(Object transformation records)
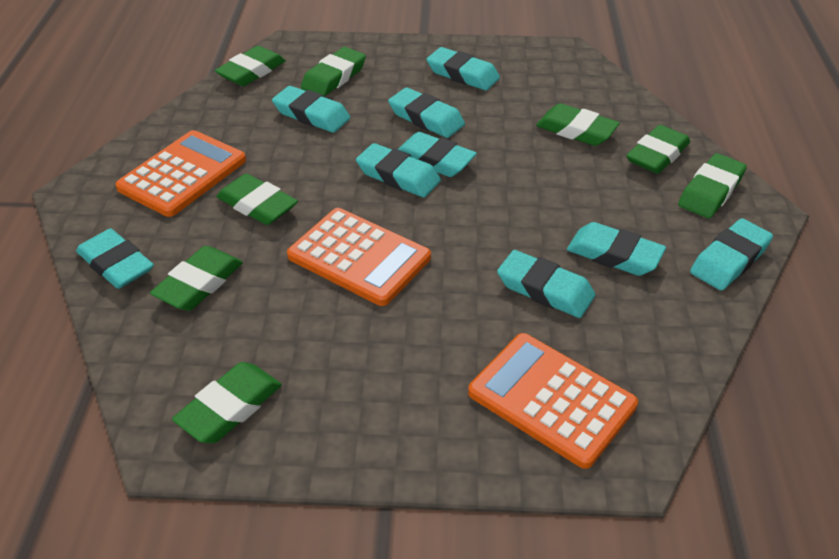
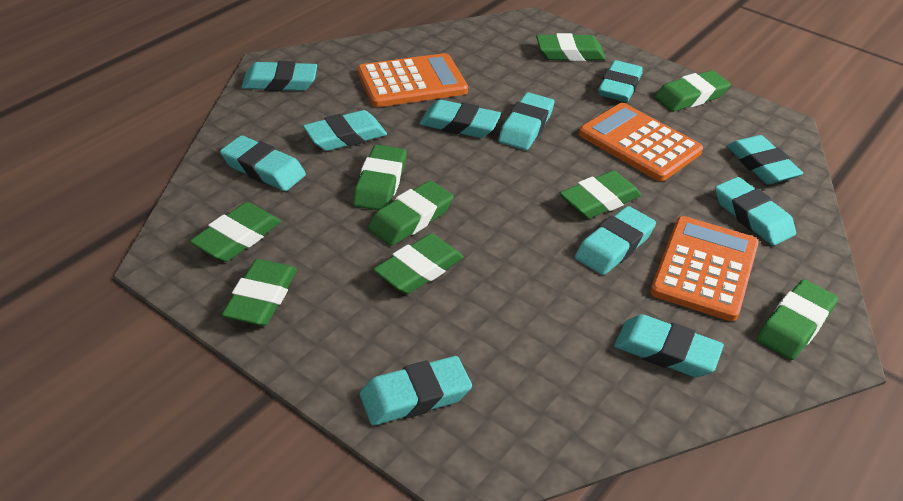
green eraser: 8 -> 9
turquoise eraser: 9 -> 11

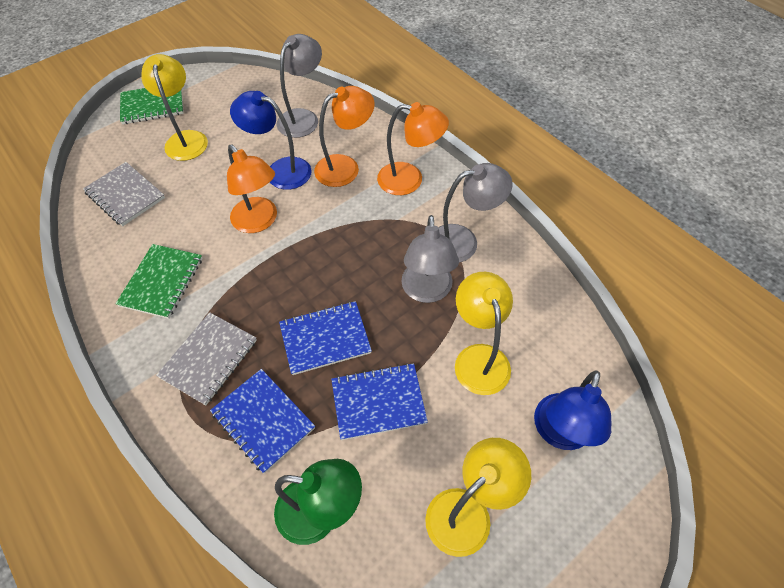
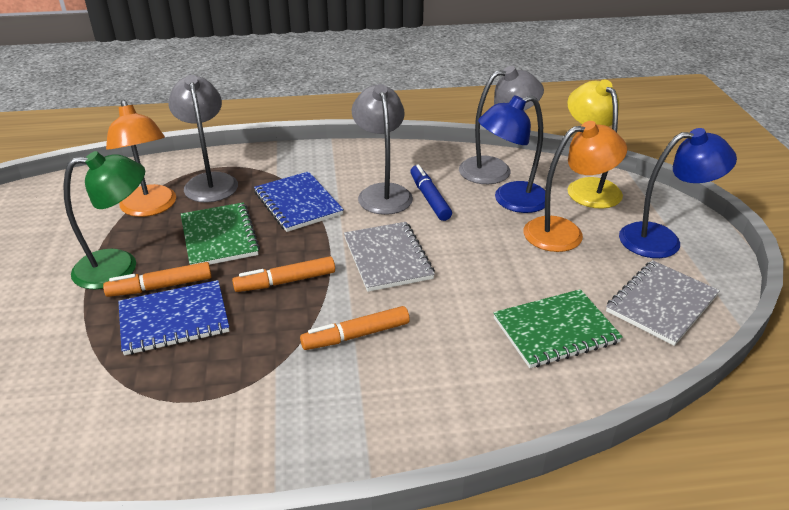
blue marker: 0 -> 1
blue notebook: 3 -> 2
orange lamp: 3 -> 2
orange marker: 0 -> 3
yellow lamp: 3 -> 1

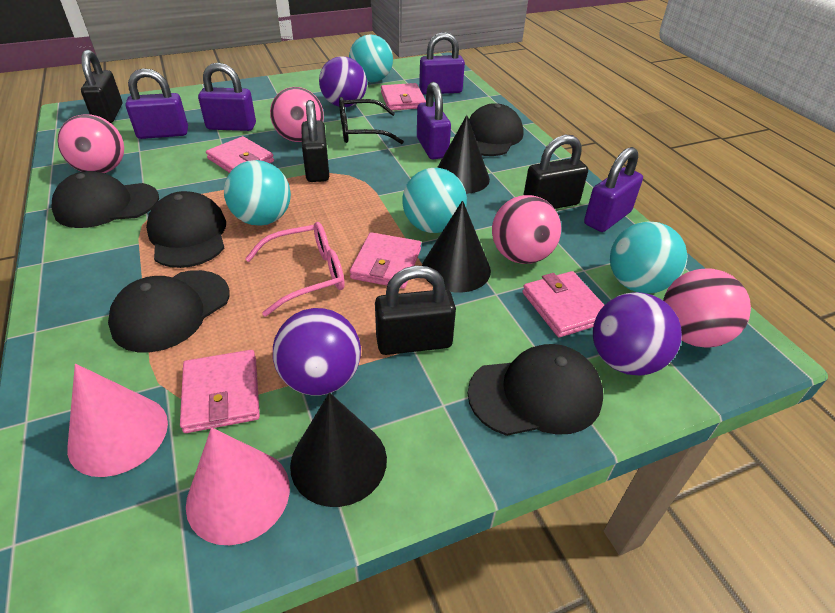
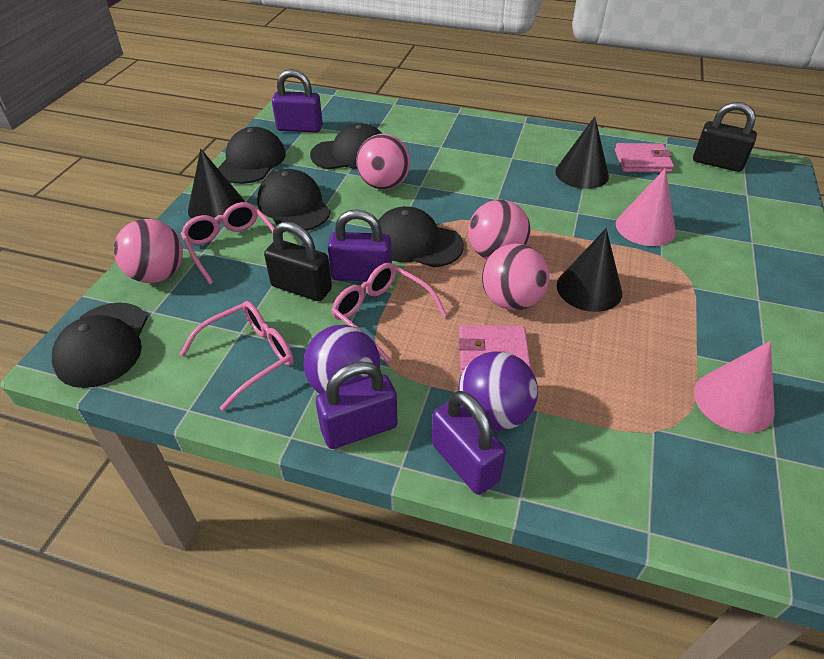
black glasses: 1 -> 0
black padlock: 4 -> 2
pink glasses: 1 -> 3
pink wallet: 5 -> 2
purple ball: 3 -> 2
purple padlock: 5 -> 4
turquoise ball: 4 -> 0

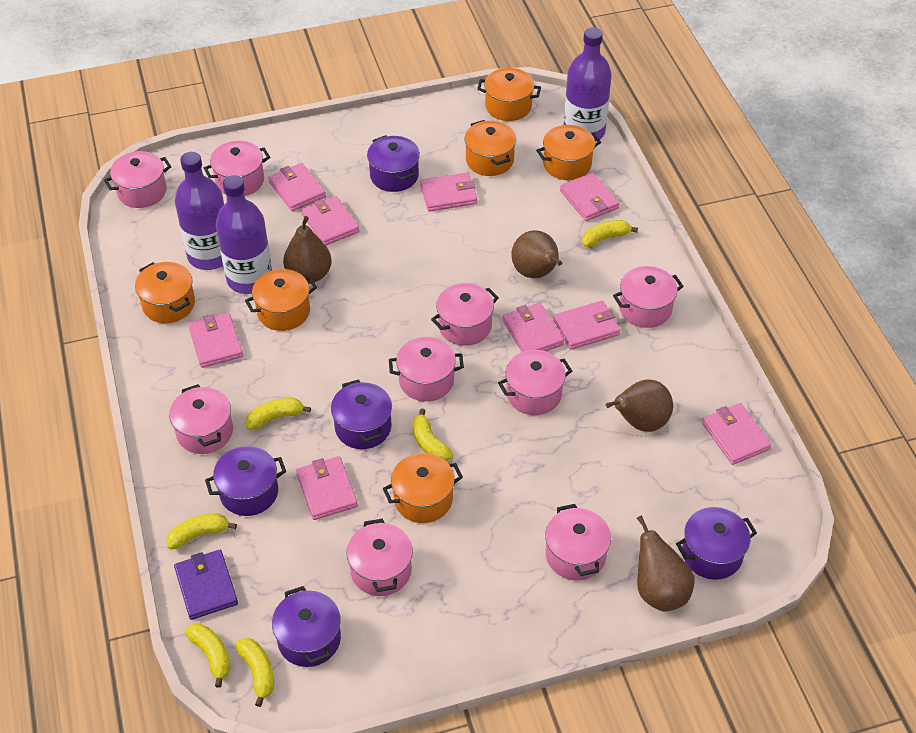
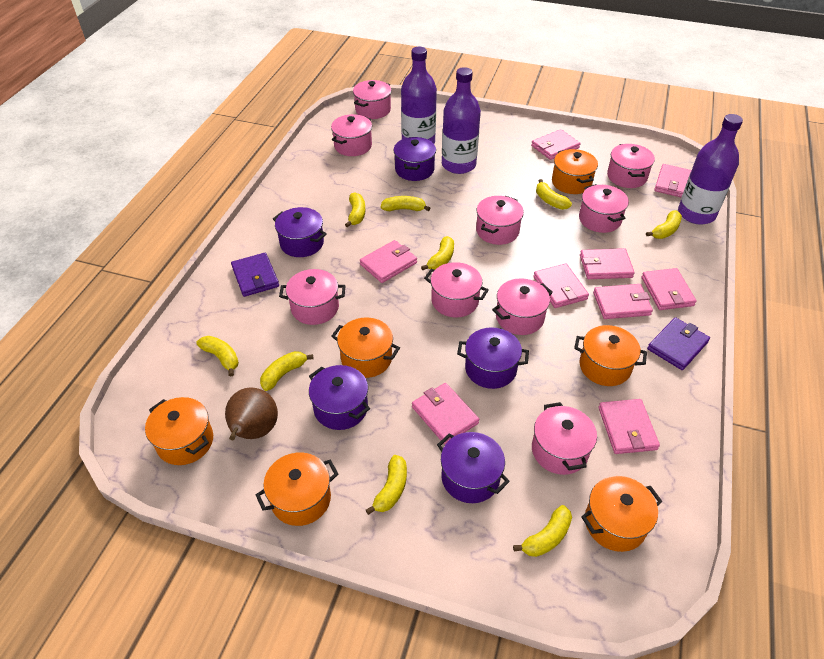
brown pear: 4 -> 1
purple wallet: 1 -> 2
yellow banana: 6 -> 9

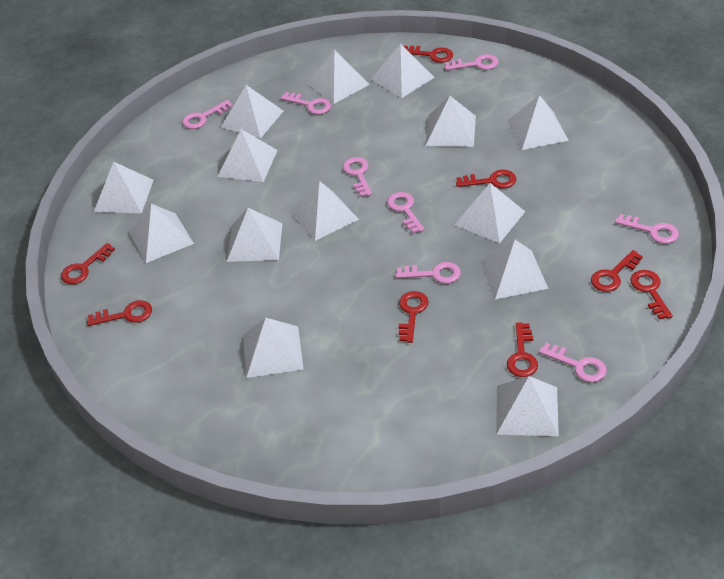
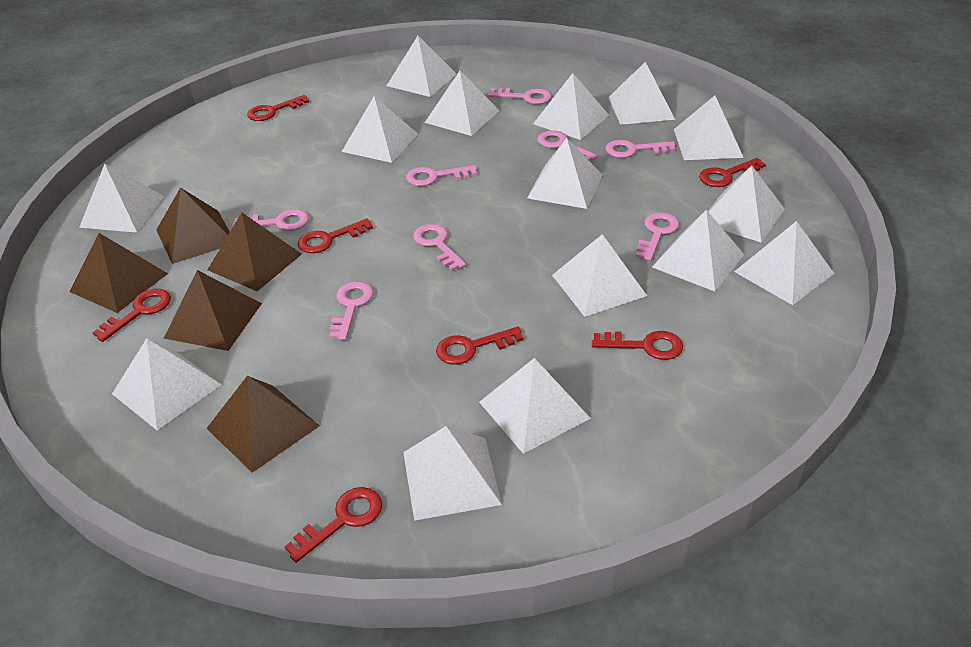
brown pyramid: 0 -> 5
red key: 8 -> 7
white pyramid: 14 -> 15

▸ **Task prompt**
In the copy, include all records verbatim but no images.

▸ **Result**
green eraser: 8 -> 9
turquoise eraser: 9 -> 11

blue marker: 0 -> 1
blue notebook: 3 -> 2
orange lamp: 3 -> 2
orange marker: 0 -> 3
yellow lamp: 3 -> 1

black glasses: 1 -> 0
black padlock: 4 -> 2
pink glasses: 1 -> 3
pink wallet: 5 -> 2
purple ball: 3 -> 2
purple padlock: 5 -> 4
turquoise ball: 4 -> 0

brown pear: 4 -> 1
purple wallet: 1 -> 2
yellow banana: 6 -> 9

brown pyramid: 0 -> 5
red key: 8 -> 7
white pyramid: 14 -> 15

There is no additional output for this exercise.